* [GIVEN INFORMATION]:
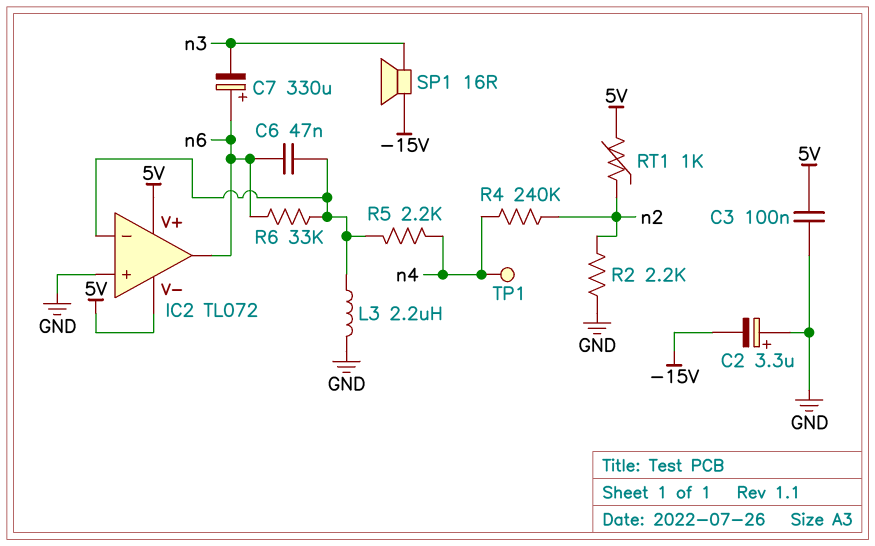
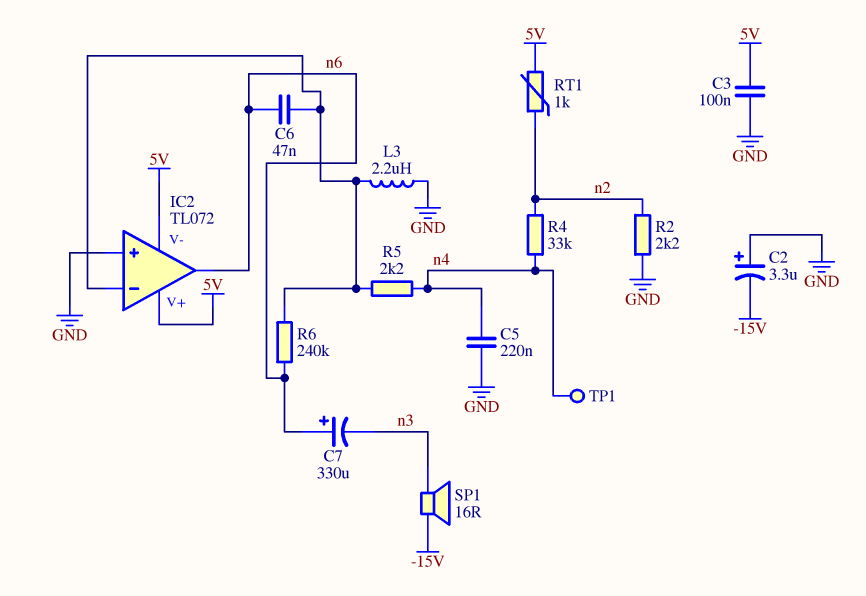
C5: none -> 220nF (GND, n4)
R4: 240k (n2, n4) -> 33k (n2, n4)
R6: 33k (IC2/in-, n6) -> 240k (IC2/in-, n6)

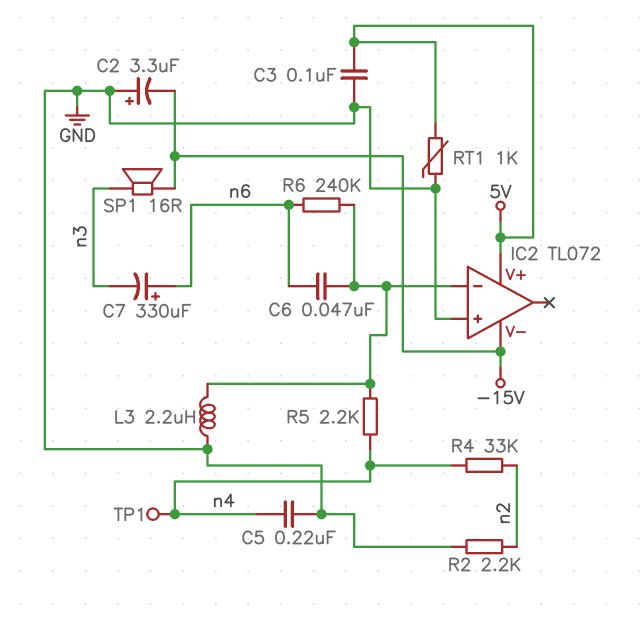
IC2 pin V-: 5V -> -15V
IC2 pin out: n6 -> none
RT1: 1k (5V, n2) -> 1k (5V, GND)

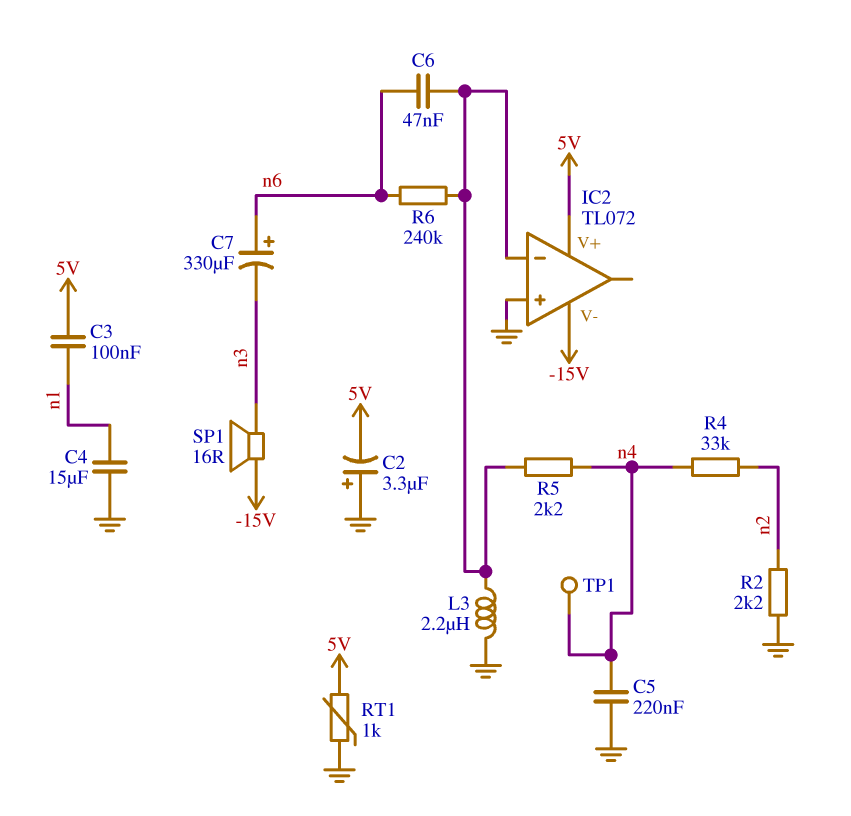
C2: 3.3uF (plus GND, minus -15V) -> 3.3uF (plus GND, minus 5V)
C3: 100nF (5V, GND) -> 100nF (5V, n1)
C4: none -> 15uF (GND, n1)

* [WORK REQUEST]: All lines above in which the word "none" occurs should be identified and copied.

* [WRITTEN SOLUTION]:
C5: none -> 220nF (GND, n4)
IC2 pin out: n6 -> none
C4: none -> 15uF (GND, n1)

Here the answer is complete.